--- Material provided Enclosed Below ---
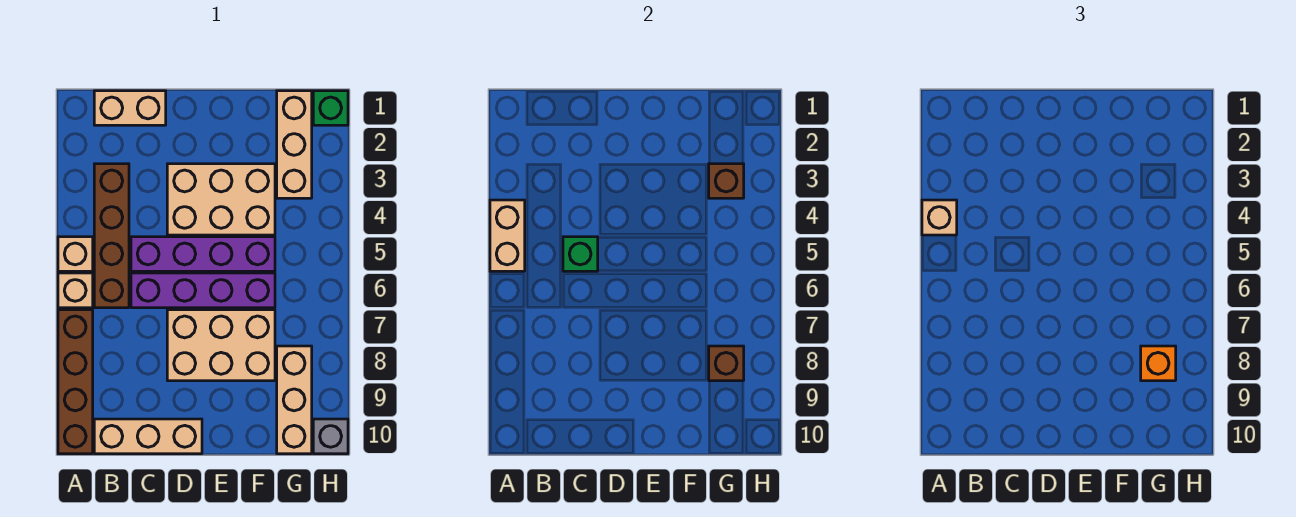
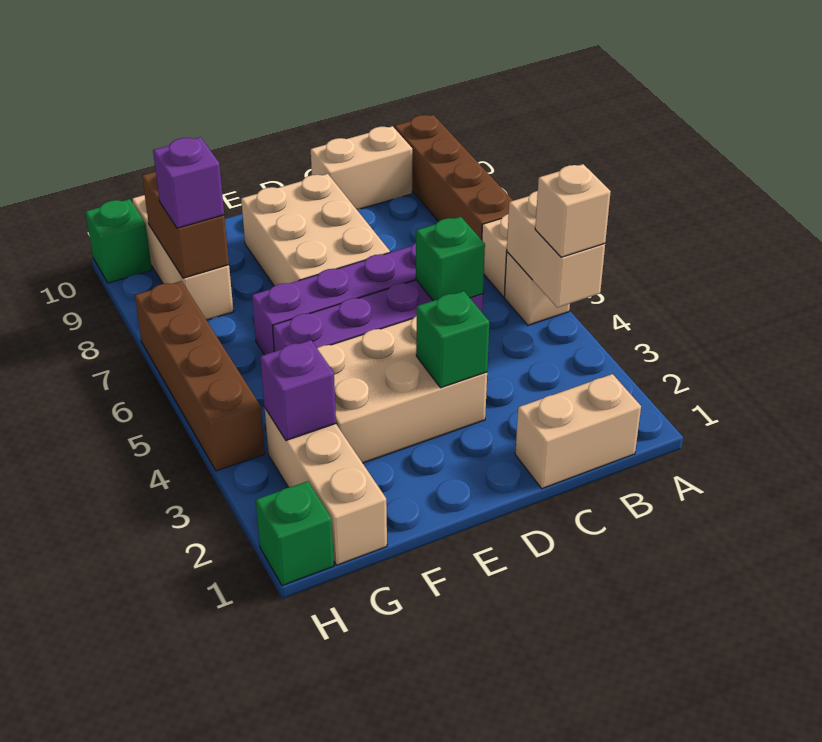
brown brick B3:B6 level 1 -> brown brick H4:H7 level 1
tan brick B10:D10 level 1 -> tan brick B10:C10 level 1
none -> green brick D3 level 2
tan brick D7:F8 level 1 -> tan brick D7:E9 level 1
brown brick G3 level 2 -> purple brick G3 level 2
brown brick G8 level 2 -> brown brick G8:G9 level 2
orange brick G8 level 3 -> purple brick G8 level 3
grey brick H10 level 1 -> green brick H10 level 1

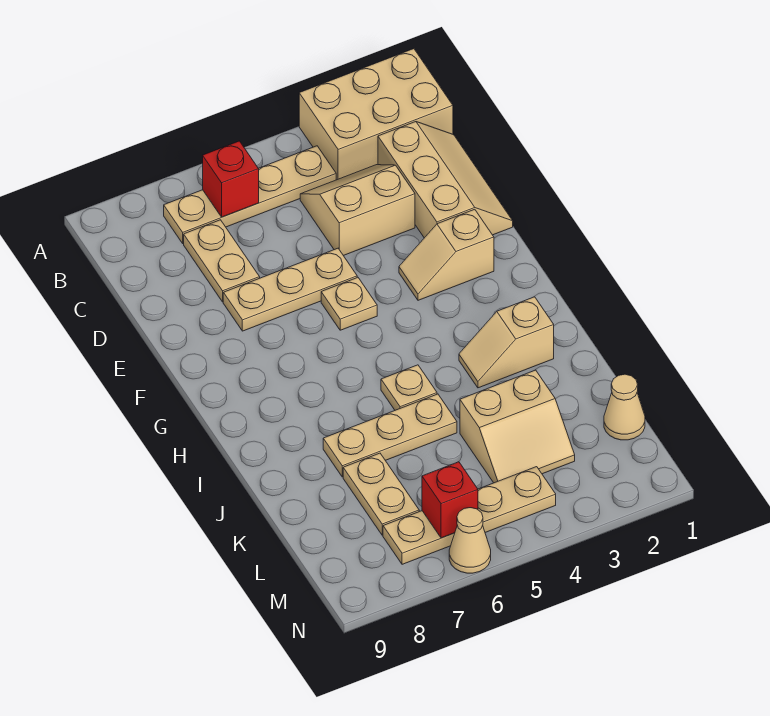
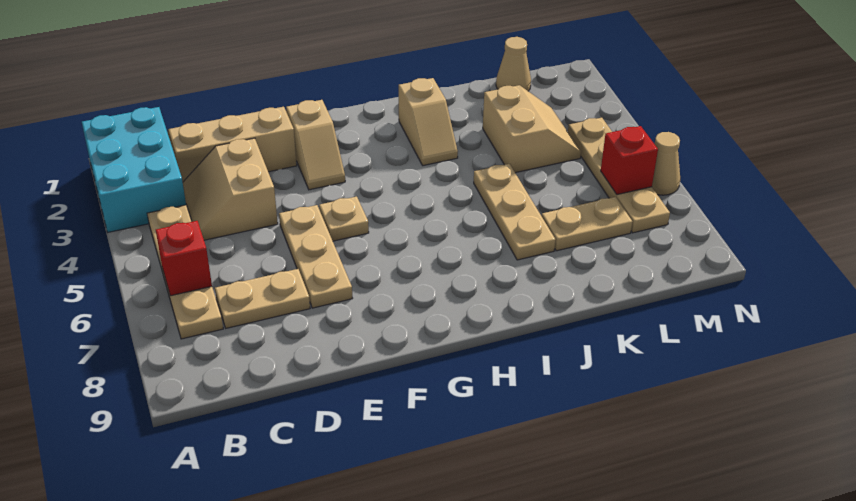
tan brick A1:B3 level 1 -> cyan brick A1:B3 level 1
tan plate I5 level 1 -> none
--- End of Enclosed Material provided ---
Task prompt:
Where the line with "brown brick G3" appears, begin there and transcribe exactly through the last line of the data, leaving all pictures aside.

Reply to the task:
brown brick G3 level 2 -> purple brick G3 level 2
brown brick G8 level 2 -> brown brick G8:G9 level 2
orange brick G8 level 3 -> purple brick G8 level 3
grey brick H10 level 1 -> green brick H10 level 1

tan brick A1:B3 level 1 -> cyan brick A1:B3 level 1
tan plate I5 level 1 -> none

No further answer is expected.